### Data section:
****************************************

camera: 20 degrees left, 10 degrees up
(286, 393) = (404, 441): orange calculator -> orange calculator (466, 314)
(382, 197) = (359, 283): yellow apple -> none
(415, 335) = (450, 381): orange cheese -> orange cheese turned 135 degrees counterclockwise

****************************************

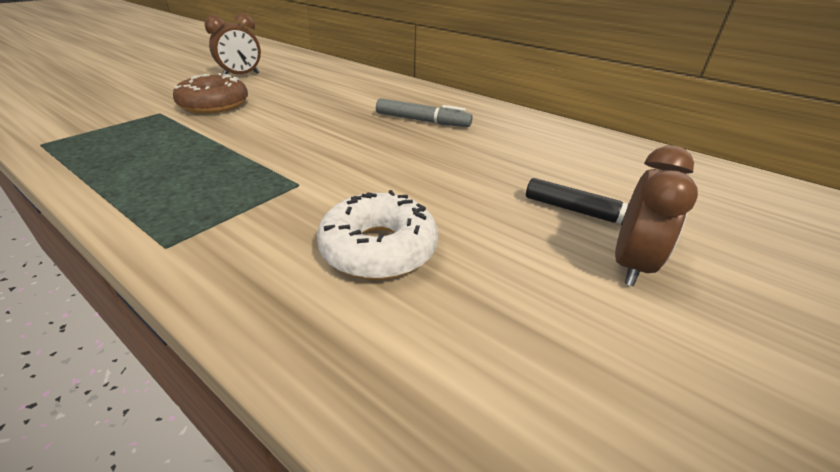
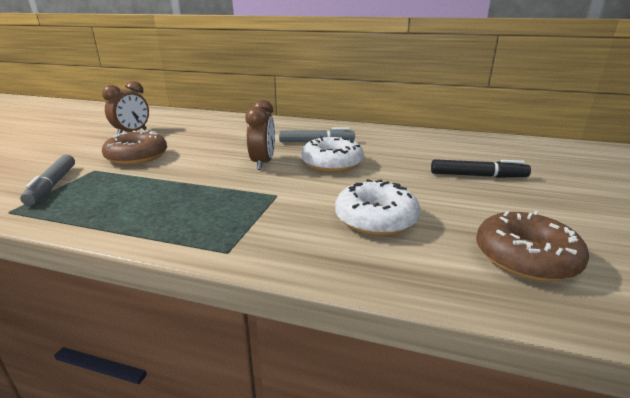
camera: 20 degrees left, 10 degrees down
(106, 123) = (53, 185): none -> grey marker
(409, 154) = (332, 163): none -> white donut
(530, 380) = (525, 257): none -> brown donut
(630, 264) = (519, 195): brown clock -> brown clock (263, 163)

****************************************

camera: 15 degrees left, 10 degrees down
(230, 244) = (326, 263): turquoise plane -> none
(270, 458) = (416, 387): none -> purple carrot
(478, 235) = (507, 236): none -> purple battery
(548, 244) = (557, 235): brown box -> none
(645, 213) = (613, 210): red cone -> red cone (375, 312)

****************************************

### Exercise prompt:
From the line holding "camera: 20 degrees left, 10 degrees up" to the line holding "(415, 335) = (450, 381): orange", inclusive, restate each line above exactly as written.

### Output:
camera: 20 degrees left, 10 degrees up
(286, 393) = (404, 441): orange calculator -> orange calculator (466, 314)
(382, 197) = (359, 283): yellow apple -> none
(415, 335) = (450, 381): orange cheese -> orange cheese turned 135 degrees counterclockwise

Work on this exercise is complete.